## WORK TASK:
Your answer must be an exact copy of the records, with no pictures included.

## WORKING DATA:
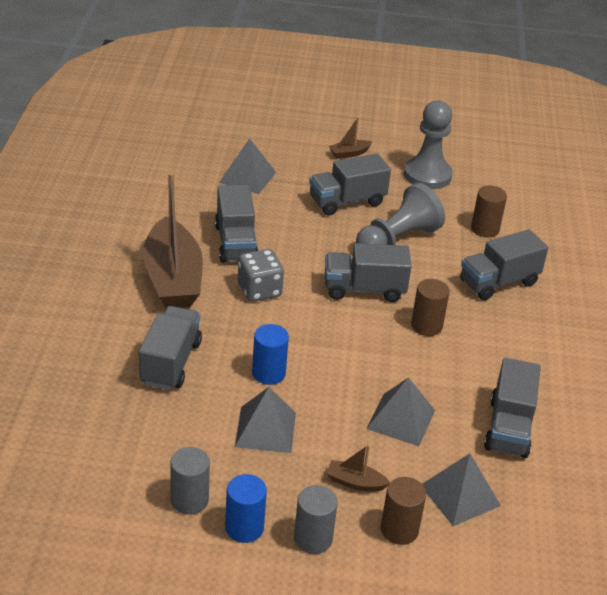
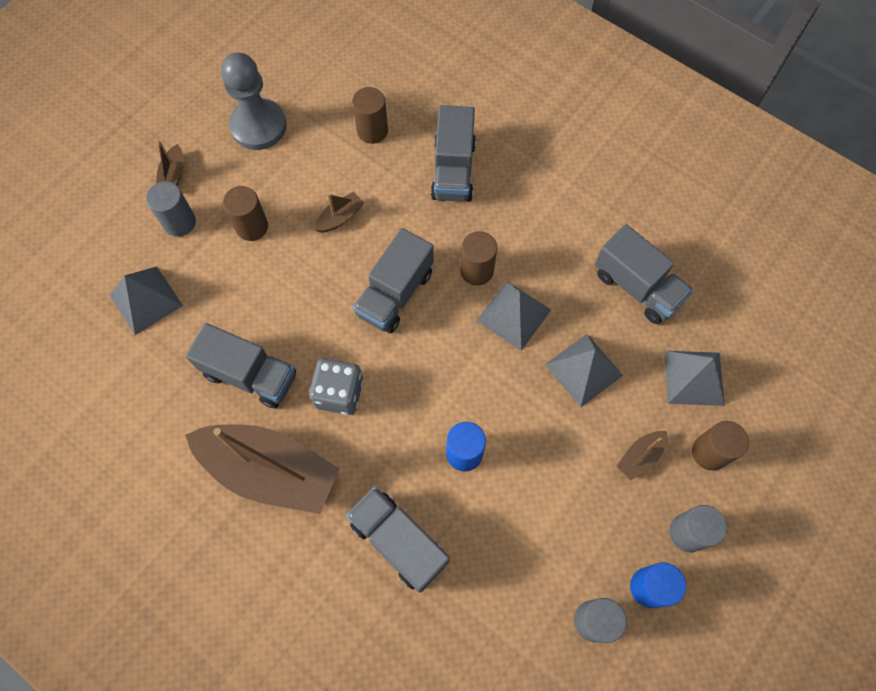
camera: 55 degrees left, 30 degrees up
grey pyramid [235,387,296,453] -> grey pyramid moved to [476,281,551,351]
grey truck [309,154,391,216] -> brown cylinder [223,186,268,241]
grey pawn [356,183,445,245] -> brown boat [314,192,364,233]
none -> grey cylinder [146,181,196,237]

## RESULT:
camera: 55 degrees left, 30 degrees up
grey pyramid [235,387,296,453] -> grey pyramid moved to [476,281,551,351]
grey truck [309,154,391,216] -> brown cylinder [223,186,268,241]
grey pawn [356,183,445,245] -> brown boat [314,192,364,233]
none -> grey cylinder [146,181,196,237]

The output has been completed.